## Goal of the exercise
Output exactly the lines from the line that has "C7: 33nF (GND, W10) -> 33nF (VDD, W10)" through the last line of the data below, with no pictures.

## Record excerpts
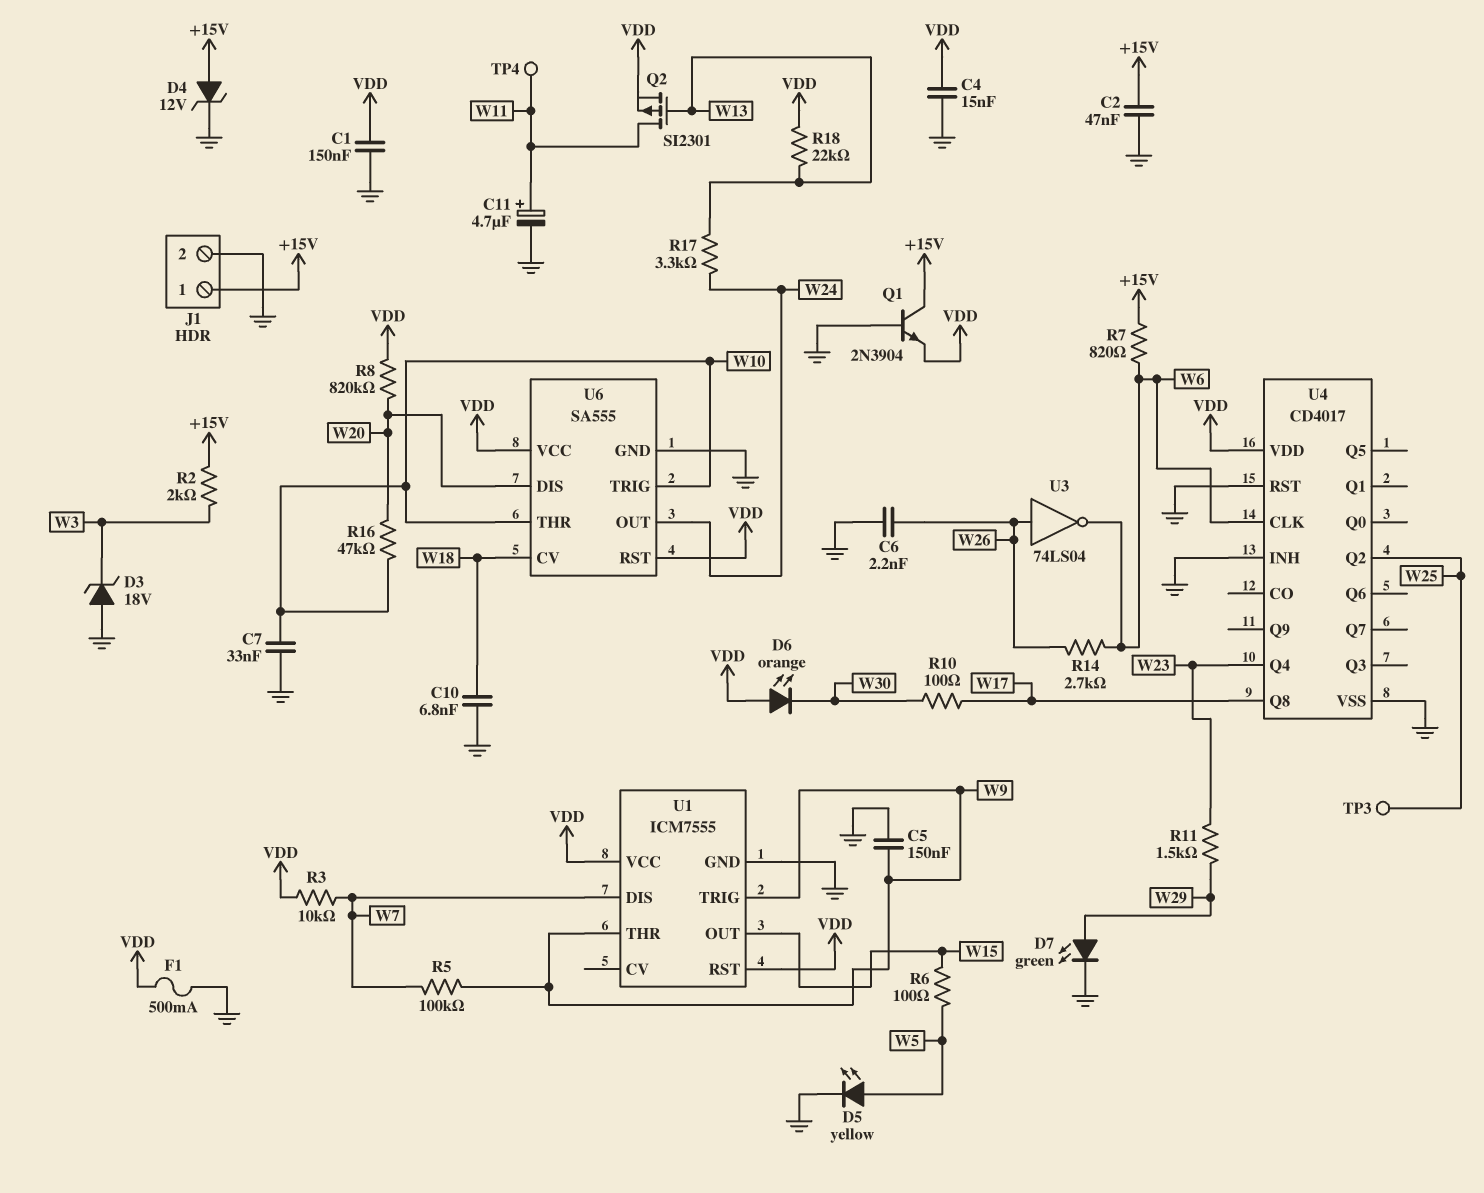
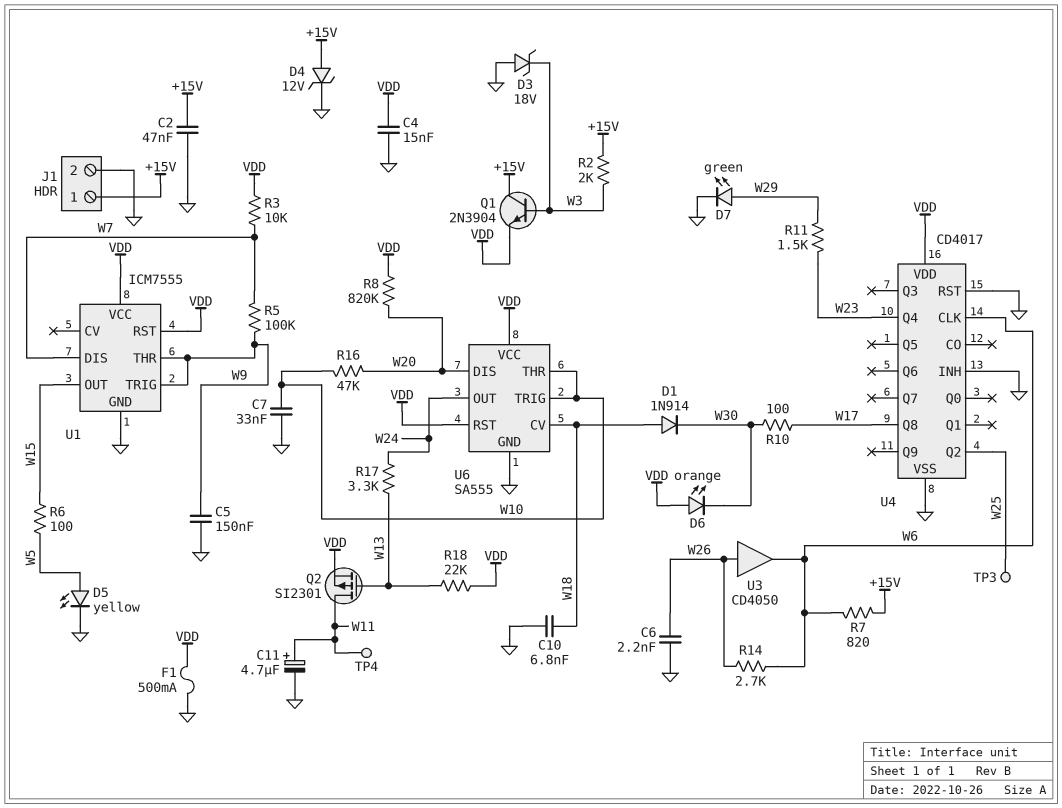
C1: 150nF (GND, VDD) -> none
D1: none -> diode 1N914 (A W18, K W30)
Q1: NPN 2N3904 (B GND, C +15V, E VDD) -> NPN 2N3904 (B W3, C +15V, E VDD)
U3: NOT 74LS04 (in W26, out W6) -> buffer CD4050 (in W26, out W6)

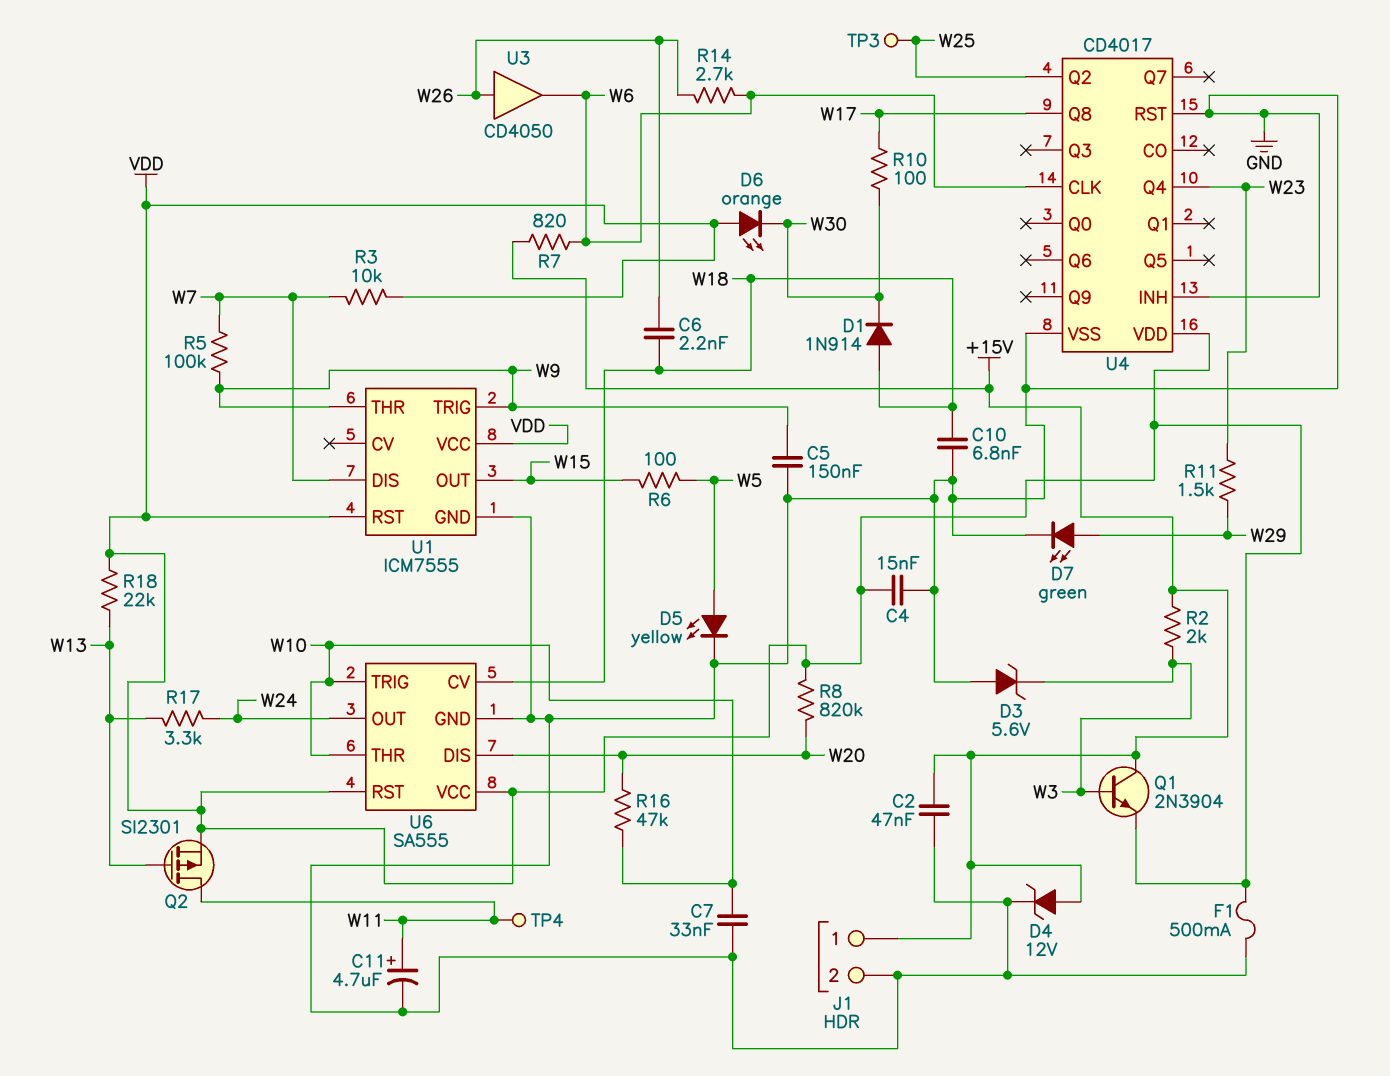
C6: 2.2nF (GND, W26) -> 2.2nF (W18, W26)
D3: zener 18V (A GND, K W3) -> zener 5.6V (A GND, K W3)

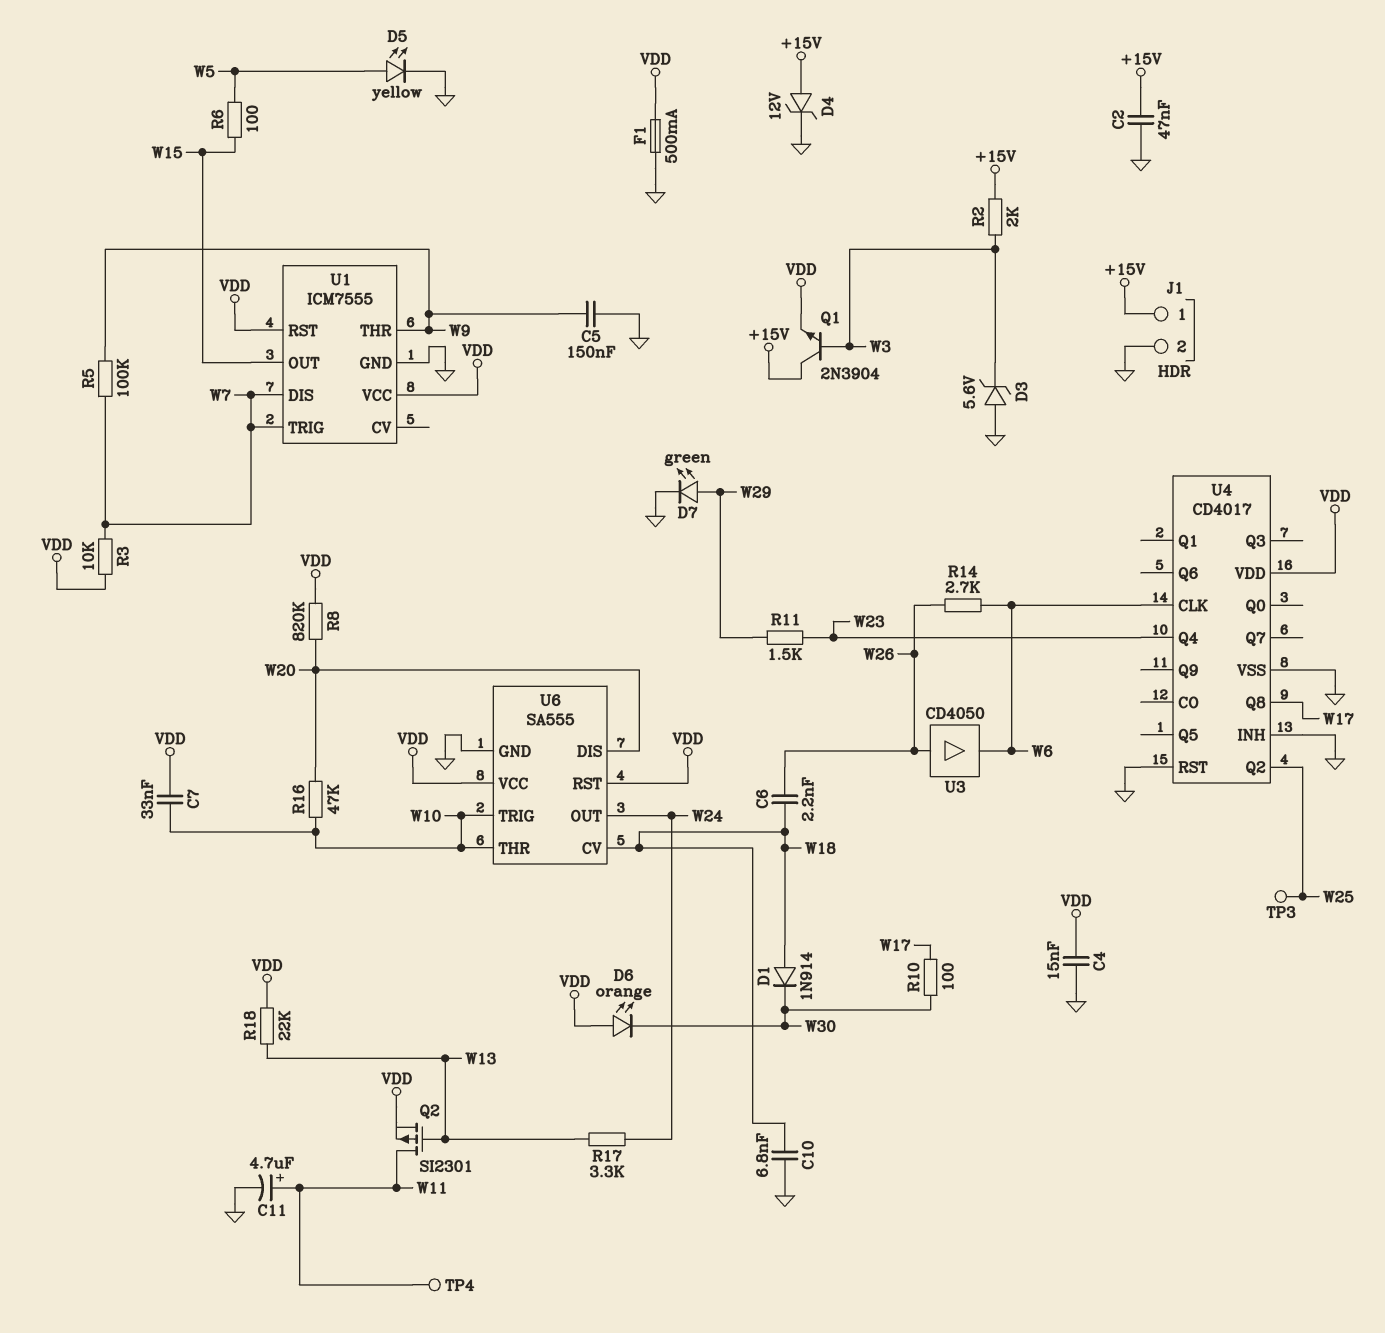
C7: 33nF (GND, W10) -> 33nF (VDD, W10)
R7: 820 (+15V, W6) -> none
U1 pin TRIG: W9 -> W7

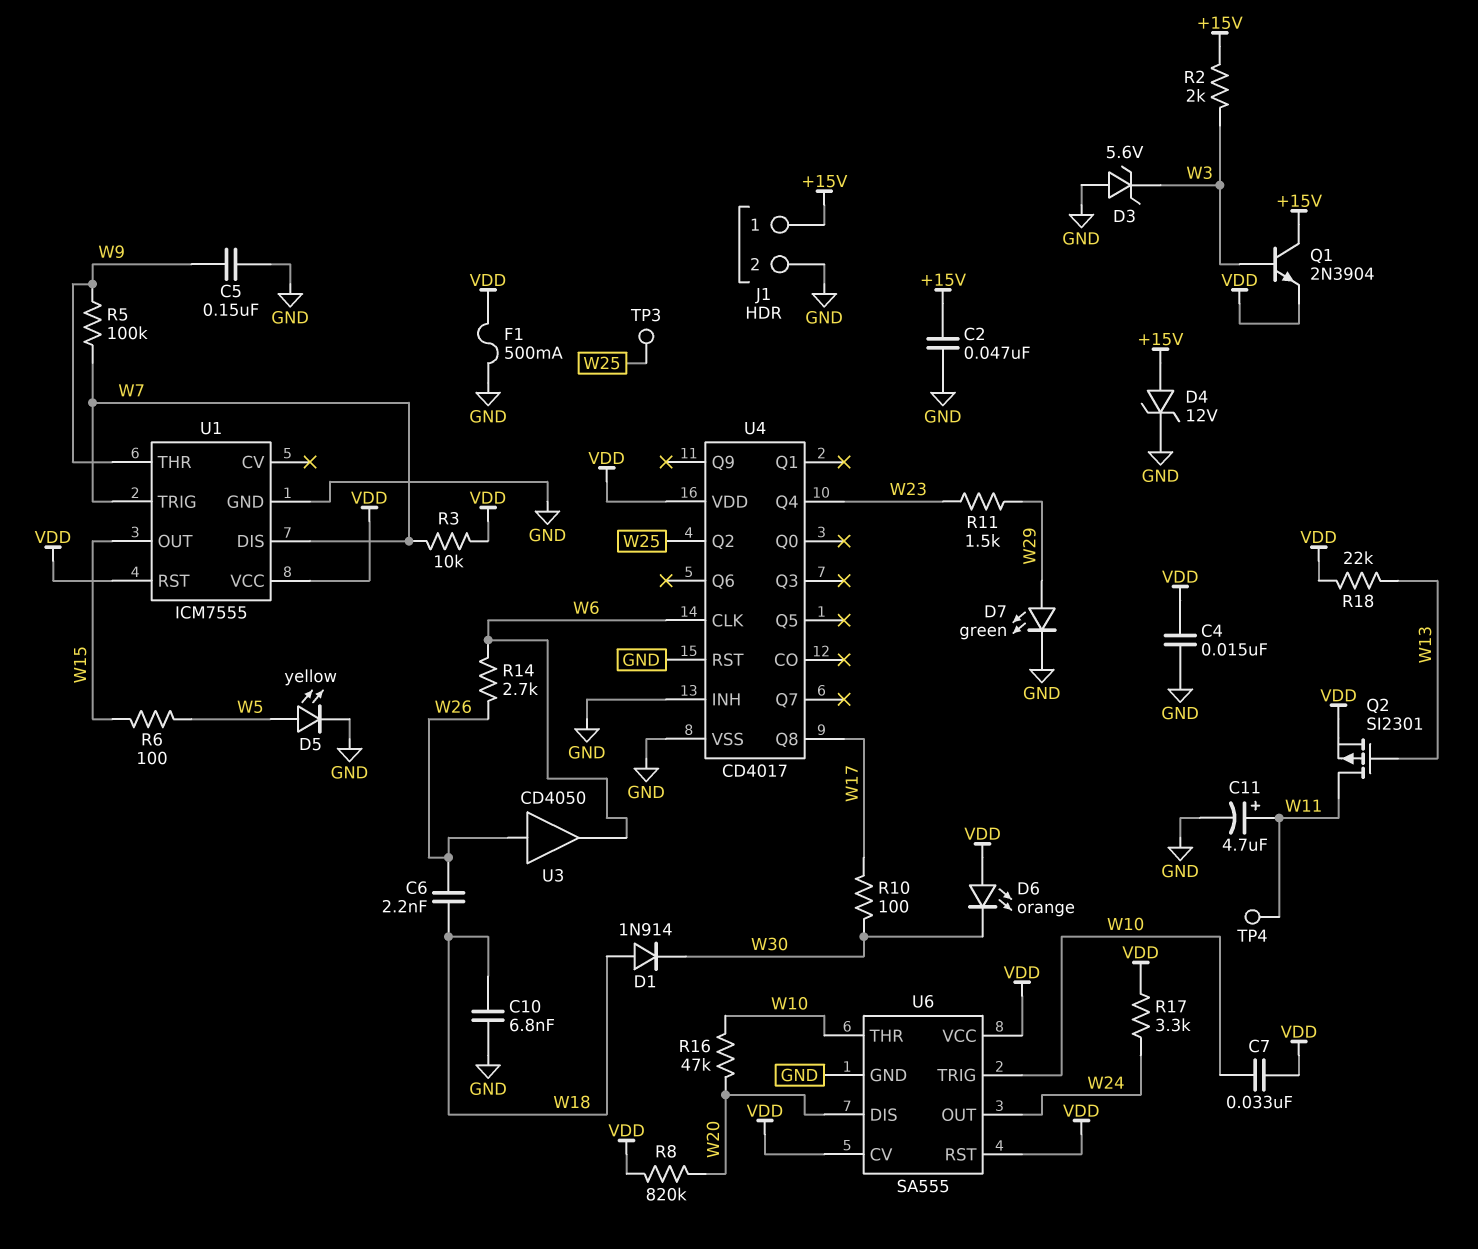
R17: 3.3k (W13, W24) -> 3.3k (VDD, W24)
U6 pin CV: W18 -> VDD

## Written answer
C7: 33nF (GND, W10) -> 33nF (VDD, W10)
R7: 820 (+15V, W6) -> none
U1 pin TRIG: W9 -> W7

R17: 3.3k (W13, W24) -> 3.3k (VDD, W24)
U6 pin CV: W18 -> VDD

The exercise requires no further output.